» **Supplied data**:
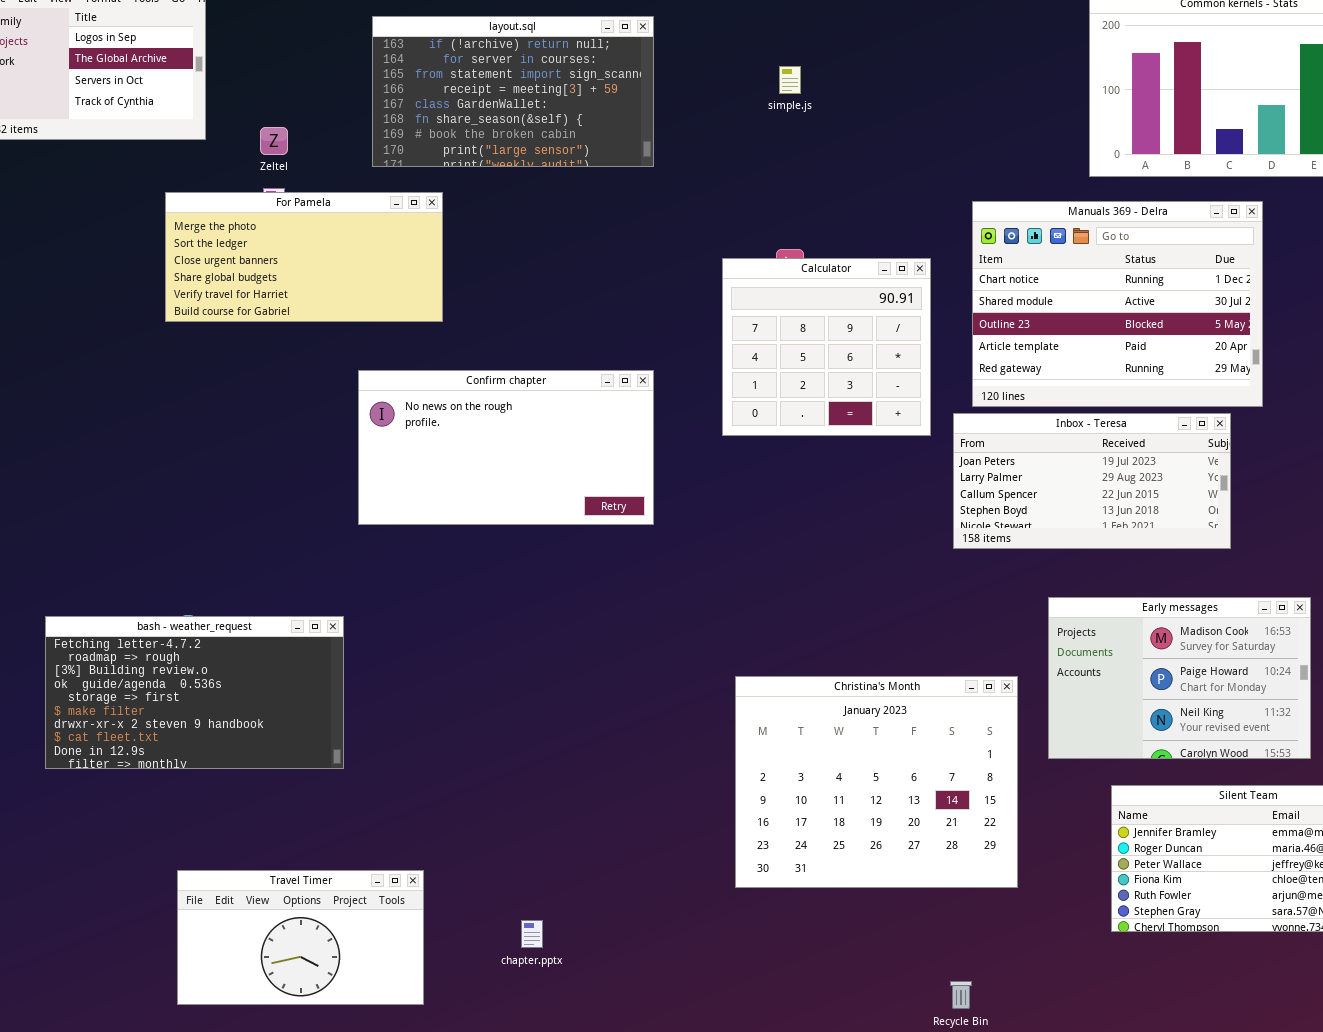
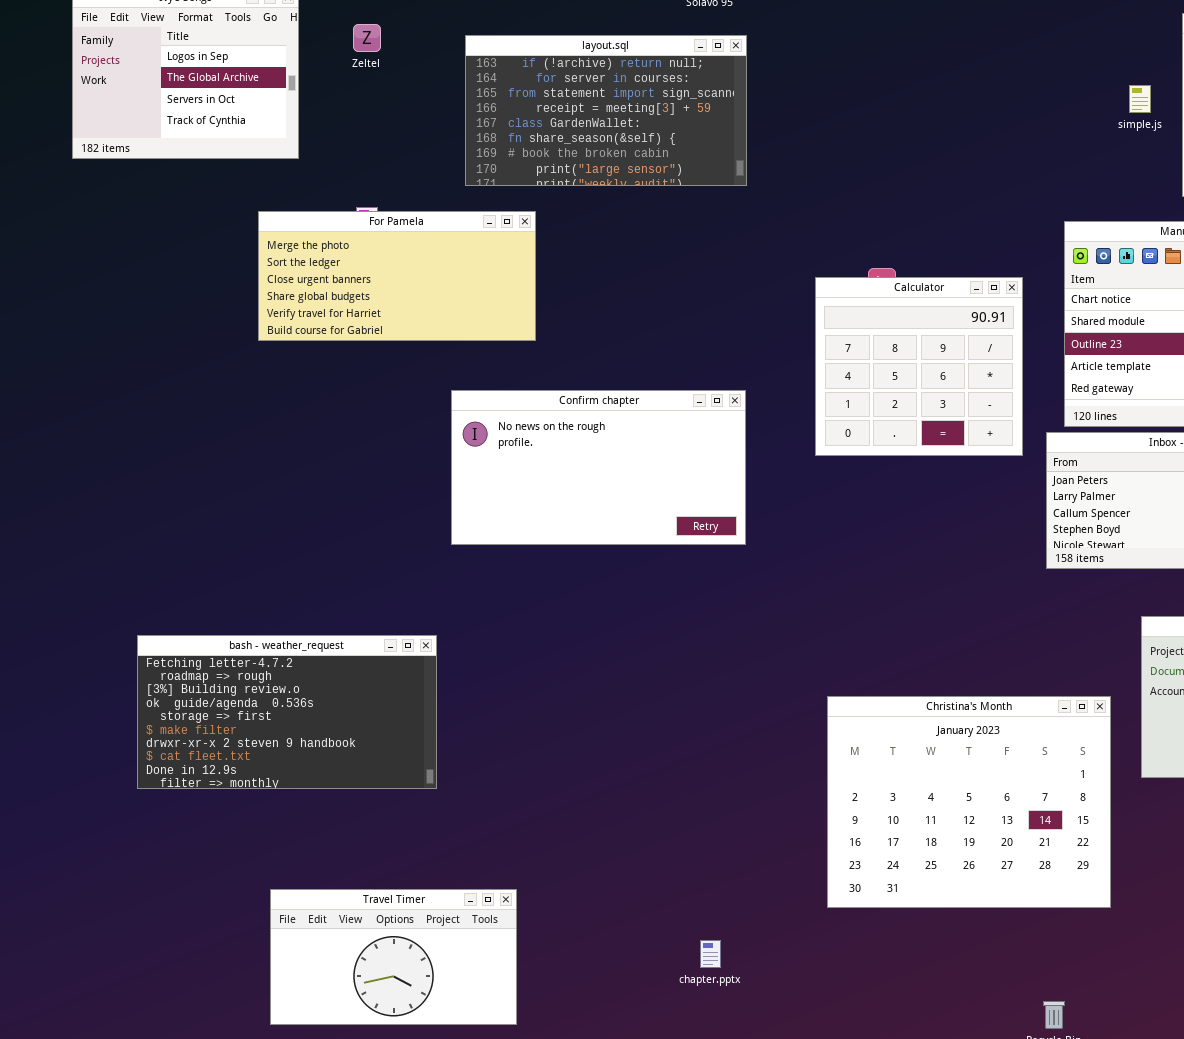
simple.js: [779,66,801,94] -> [1129,85,1151,113], moved
Zeltel: [260,127,288,155] -> [353,24,381,52], moved
chapter.pptx: [521,920,543,948] -> [700,940,721,968], moved

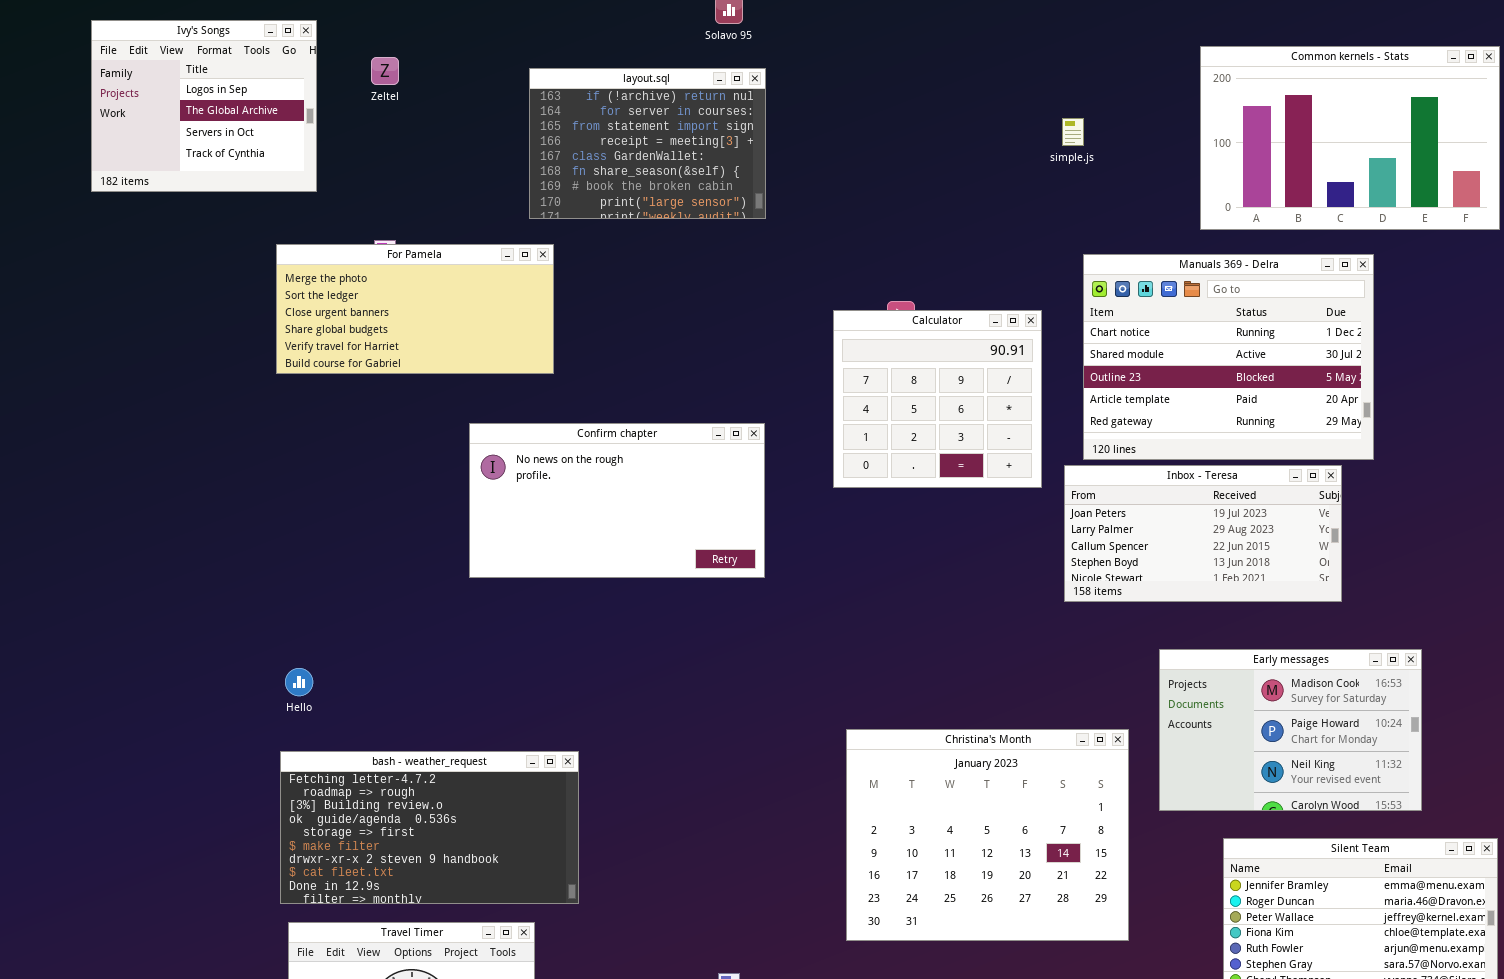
layout.sql: [465,35,747,186] -> [529,68,766,219], resized
simple.js: [1129,85,1151,113] -> [1062,118,1084,146], moved
bash - weather_request: [137,635,437,789] -> [280,751,579,904], moved

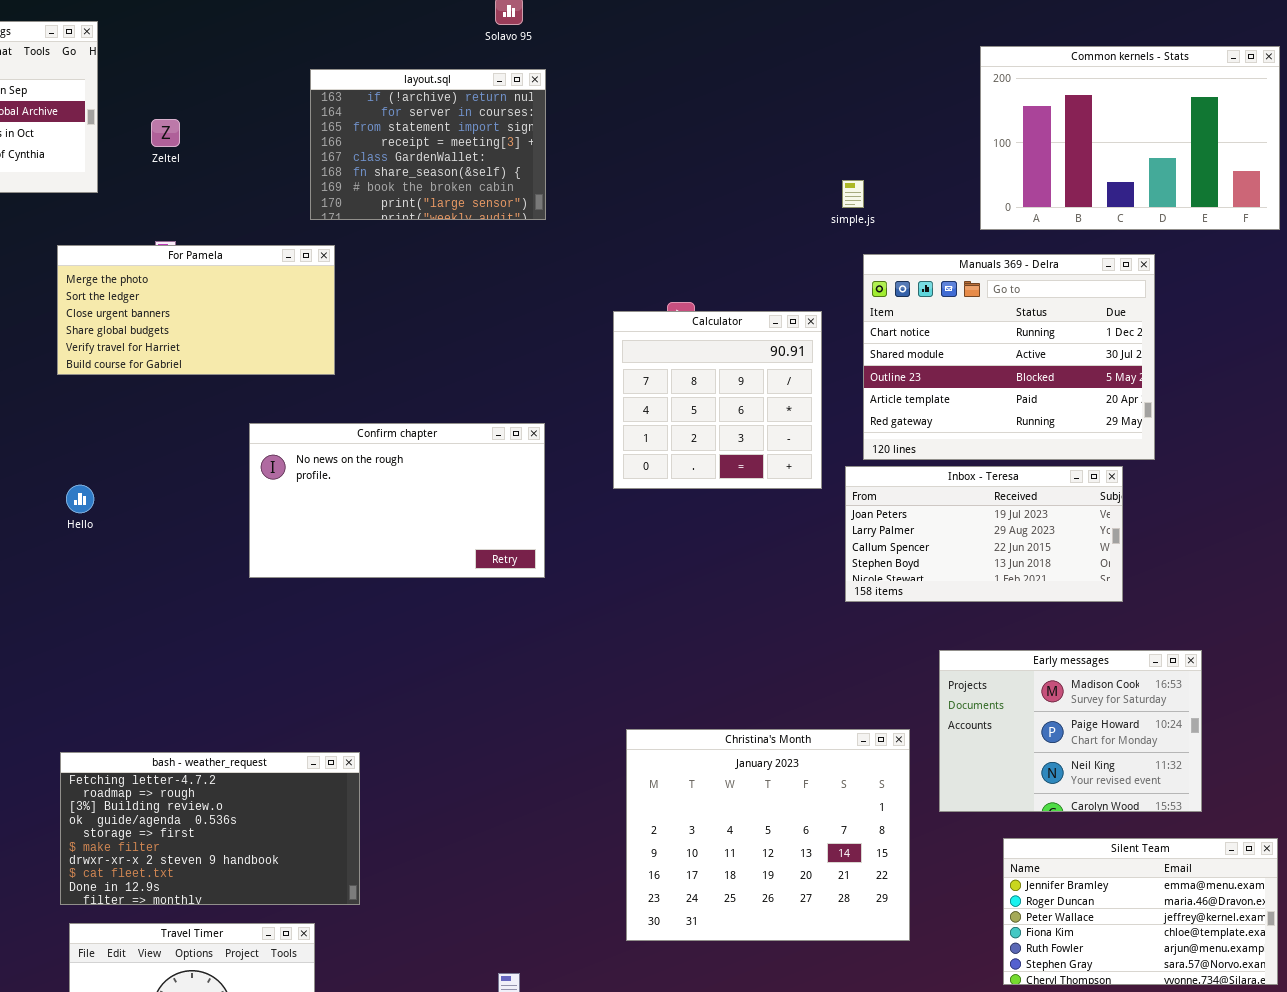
Zeltel: [371,57,399,85] -> [151,119,180,147], moved
simple.js: [1062,118,1084,146] -> [842,180,864,208], moved
Hello: [285,668,313,696] -> [66,485,94,513], moved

» **Try it**:
Repeat exactly the lines from the one containing "bash - weather_request: [137,635,437,789]" to the last line of the records above, including both, and leave out any pictures.

» **Written solution**:
bash - weather_request: [137,635,437,789] -> [280,751,579,904], moved

Zeltel: [371,57,399,85] -> [151,119,180,147], moved
simple.js: [1062,118,1084,146] -> [842,180,864,208], moved
Hello: [285,668,313,696] -> [66,485,94,513], moved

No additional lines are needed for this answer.